TASK OBJECTIVE: For the data below, give the number of lines containing "black" and nothing more.

DATA SUPPLIED:
=-=-=-=-=

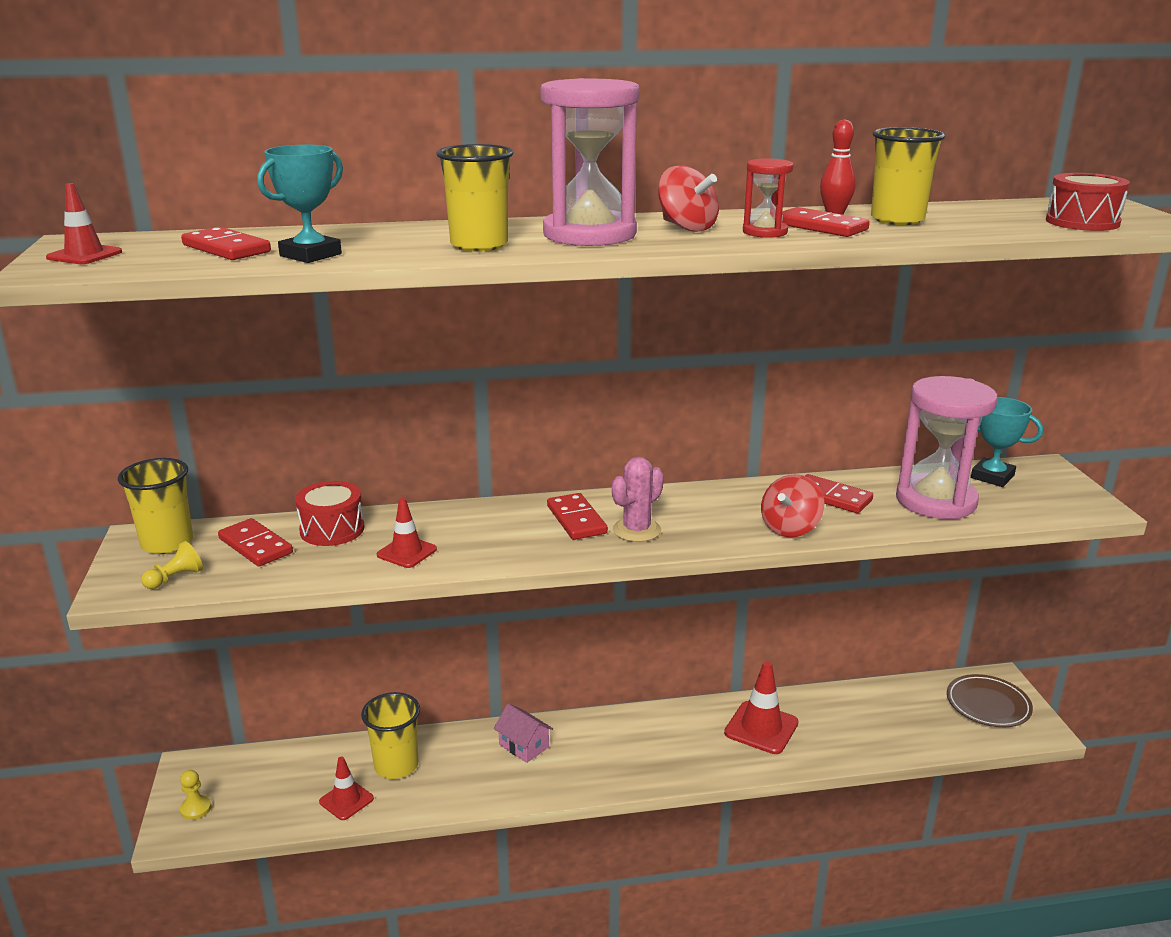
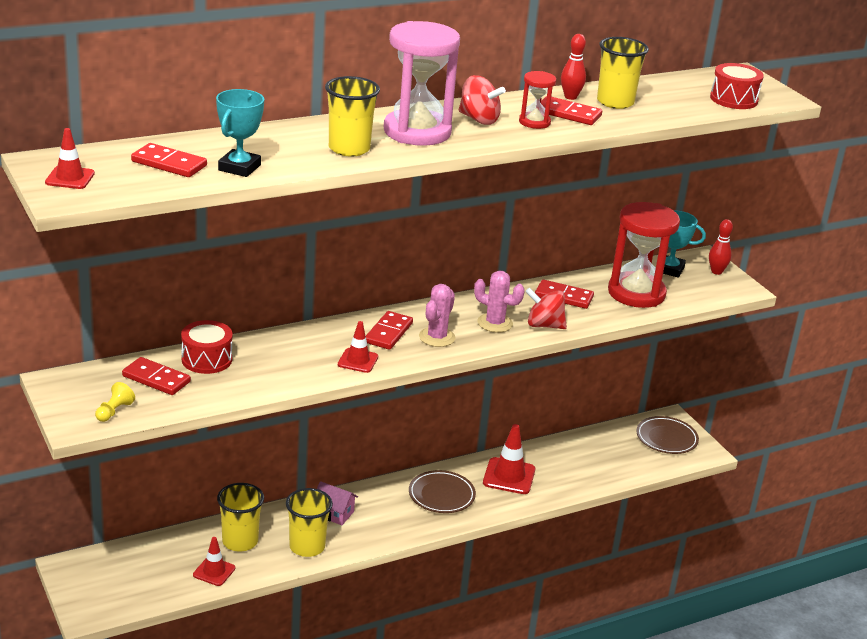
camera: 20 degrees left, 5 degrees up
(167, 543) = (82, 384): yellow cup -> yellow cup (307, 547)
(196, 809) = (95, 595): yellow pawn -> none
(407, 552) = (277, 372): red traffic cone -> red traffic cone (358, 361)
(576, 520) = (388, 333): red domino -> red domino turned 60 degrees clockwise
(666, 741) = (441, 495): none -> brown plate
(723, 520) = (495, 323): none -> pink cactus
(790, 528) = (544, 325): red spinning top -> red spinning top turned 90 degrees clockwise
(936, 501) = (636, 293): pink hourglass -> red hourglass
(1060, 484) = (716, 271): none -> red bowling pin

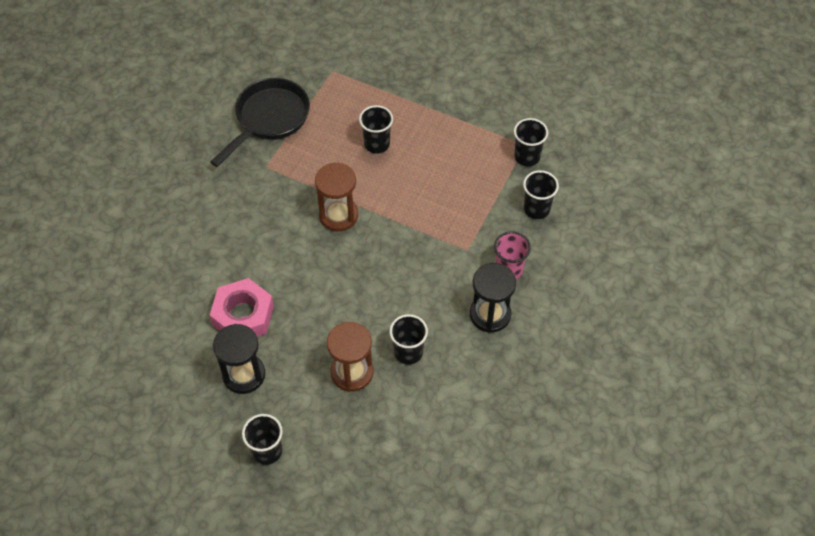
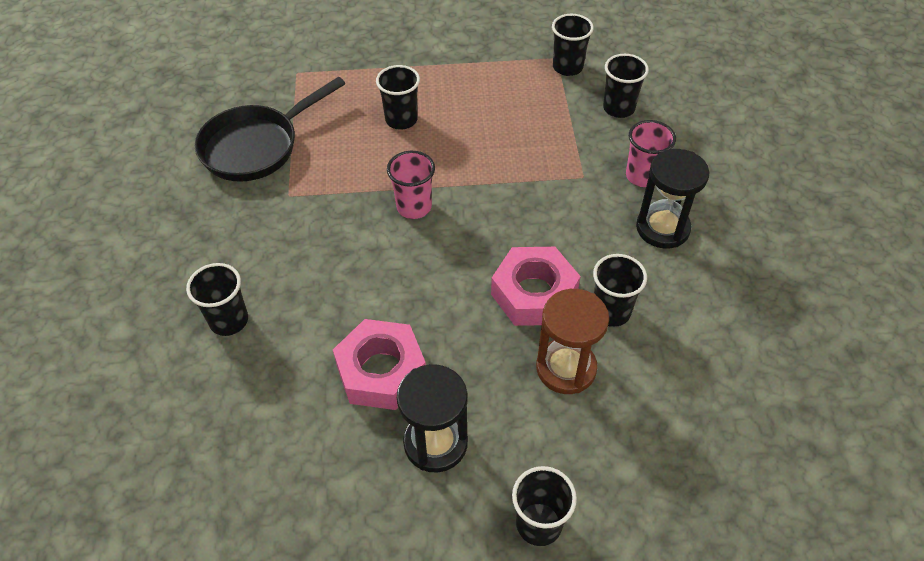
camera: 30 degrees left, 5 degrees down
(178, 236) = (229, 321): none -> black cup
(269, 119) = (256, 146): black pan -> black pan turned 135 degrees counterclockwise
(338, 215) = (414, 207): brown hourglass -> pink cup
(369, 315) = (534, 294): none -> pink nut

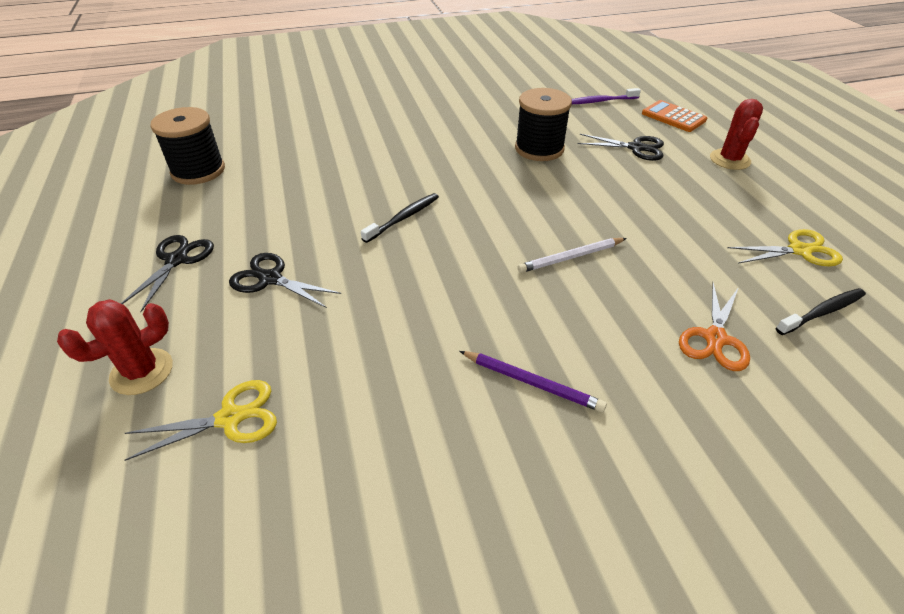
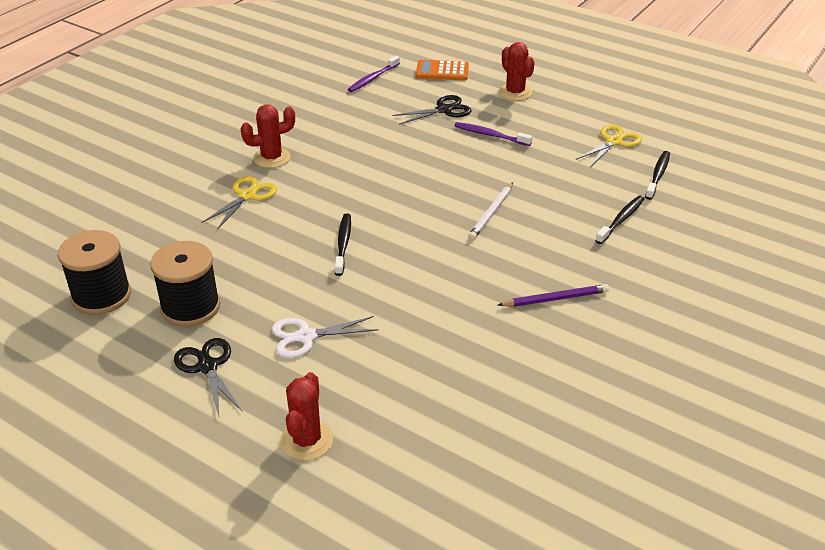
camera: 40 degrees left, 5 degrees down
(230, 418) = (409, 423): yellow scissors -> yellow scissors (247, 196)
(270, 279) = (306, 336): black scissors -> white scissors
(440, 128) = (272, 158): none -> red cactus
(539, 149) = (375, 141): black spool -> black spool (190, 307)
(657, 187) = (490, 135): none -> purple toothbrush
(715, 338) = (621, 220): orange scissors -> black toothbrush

=-=-=-=-=

ANSWER SECTION: 5